Your instructions -> Up to and including the line with "stool: (71, 797)", return every line from the start of the entries below exactly.

Task inputs ->
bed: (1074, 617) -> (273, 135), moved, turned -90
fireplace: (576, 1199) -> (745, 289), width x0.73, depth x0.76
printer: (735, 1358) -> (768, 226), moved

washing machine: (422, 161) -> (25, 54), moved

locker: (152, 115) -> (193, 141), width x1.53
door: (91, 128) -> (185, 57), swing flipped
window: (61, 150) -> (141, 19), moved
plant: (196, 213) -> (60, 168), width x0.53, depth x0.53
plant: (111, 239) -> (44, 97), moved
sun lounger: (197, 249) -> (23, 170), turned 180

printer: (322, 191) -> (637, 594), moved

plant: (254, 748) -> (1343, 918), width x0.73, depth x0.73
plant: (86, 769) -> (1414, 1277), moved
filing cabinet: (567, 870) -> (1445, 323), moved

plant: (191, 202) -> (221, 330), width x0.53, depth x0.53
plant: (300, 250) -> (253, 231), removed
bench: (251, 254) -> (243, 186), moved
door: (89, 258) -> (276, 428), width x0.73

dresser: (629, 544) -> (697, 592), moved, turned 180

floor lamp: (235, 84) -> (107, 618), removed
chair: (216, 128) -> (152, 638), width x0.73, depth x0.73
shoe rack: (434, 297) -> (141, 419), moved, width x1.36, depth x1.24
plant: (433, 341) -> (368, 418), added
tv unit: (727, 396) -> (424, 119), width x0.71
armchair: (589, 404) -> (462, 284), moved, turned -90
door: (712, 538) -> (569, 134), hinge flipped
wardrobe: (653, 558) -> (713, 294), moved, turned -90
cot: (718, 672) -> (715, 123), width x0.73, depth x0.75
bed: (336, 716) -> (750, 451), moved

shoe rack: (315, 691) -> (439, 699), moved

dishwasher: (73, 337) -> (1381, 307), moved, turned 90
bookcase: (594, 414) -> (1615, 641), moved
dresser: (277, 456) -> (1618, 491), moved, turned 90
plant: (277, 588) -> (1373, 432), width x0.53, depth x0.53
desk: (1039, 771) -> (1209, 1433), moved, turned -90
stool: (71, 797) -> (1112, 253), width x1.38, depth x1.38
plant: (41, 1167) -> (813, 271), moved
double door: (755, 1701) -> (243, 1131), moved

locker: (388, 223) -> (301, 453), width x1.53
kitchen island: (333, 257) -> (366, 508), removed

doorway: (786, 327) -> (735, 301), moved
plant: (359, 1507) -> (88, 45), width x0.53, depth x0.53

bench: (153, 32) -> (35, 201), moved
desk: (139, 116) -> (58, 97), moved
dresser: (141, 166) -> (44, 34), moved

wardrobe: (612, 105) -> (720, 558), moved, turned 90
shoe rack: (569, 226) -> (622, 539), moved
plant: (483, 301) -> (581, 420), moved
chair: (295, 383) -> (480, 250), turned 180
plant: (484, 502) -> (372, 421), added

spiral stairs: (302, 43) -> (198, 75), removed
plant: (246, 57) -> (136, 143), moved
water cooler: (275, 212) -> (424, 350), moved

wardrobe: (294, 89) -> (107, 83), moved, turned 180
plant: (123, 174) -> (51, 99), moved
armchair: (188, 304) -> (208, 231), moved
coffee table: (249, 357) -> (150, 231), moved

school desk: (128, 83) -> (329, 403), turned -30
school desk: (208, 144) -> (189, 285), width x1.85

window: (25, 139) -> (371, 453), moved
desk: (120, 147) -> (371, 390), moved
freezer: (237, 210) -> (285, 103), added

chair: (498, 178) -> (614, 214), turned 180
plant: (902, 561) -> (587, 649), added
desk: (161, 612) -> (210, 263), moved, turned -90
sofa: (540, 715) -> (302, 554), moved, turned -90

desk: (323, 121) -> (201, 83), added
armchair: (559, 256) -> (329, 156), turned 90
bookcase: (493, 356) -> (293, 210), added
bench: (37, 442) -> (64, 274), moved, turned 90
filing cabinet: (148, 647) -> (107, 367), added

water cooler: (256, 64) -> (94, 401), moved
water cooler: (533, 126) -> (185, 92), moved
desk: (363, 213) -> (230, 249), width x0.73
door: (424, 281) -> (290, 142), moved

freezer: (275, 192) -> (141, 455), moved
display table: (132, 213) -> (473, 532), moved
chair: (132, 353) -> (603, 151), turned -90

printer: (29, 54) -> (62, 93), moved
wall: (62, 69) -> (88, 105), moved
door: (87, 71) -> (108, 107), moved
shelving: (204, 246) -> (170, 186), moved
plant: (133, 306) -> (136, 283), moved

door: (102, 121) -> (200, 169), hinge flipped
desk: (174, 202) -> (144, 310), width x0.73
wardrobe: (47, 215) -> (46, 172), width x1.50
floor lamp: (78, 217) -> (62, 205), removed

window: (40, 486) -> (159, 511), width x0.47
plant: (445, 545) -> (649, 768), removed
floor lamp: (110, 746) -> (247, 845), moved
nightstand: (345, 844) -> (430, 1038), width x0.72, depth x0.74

Task result ->
bed: (1074, 617) -> (273, 135), moved, turned -90
fireplace: (576, 1199) -> (745, 289), width x0.73, depth x0.76
printer: (735, 1358) -> (768, 226), moved

washing machine: (422, 161) -> (25, 54), moved

locker: (152, 115) -> (193, 141), width x1.53
door: (91, 128) -> (185, 57), swing flipped
window: (61, 150) -> (141, 19), moved
plant: (196, 213) -> (60, 168), width x0.53, depth x0.53
plant: (111, 239) -> (44, 97), moved
sun lounger: (197, 249) -> (23, 170), turned 180

printer: (322, 191) -> (637, 594), moved

plant: (254, 748) -> (1343, 918), width x0.73, depth x0.73
plant: (86, 769) -> (1414, 1277), moved
filing cabinet: (567, 870) -> (1445, 323), moved

plant: (191, 202) -> (221, 330), width x0.53, depth x0.53
plant: (300, 250) -> (253, 231), removed
bench: (251, 254) -> (243, 186), moved
door: (89, 258) -> (276, 428), width x0.73

dresser: (629, 544) -> (697, 592), moved, turned 180

floor lamp: (235, 84) -> (107, 618), removed
chair: (216, 128) -> (152, 638), width x0.73, depth x0.73
shoe rack: (434, 297) -> (141, 419), moved, width x1.36, depth x1.24
plant: (433, 341) -> (368, 418), added
tv unit: (727, 396) -> (424, 119), width x0.71
armchair: (589, 404) -> (462, 284), moved, turned -90
door: (712, 538) -> (569, 134), hinge flipped
wardrobe: (653, 558) -> (713, 294), moved, turned -90
cot: (718, 672) -> (715, 123), width x0.73, depth x0.75
bed: (336, 716) -> (750, 451), moved

shoe rack: (315, 691) -> (439, 699), moved

dishwasher: (73, 337) -> (1381, 307), moved, turned 90
bookcase: (594, 414) -> (1615, 641), moved
dresser: (277, 456) -> (1618, 491), moved, turned 90
plant: (277, 588) -> (1373, 432), width x0.53, depth x0.53
desk: (1039, 771) -> (1209, 1433), moved, turned -90
stool: (71, 797) -> (1112, 253), width x1.38, depth x1.38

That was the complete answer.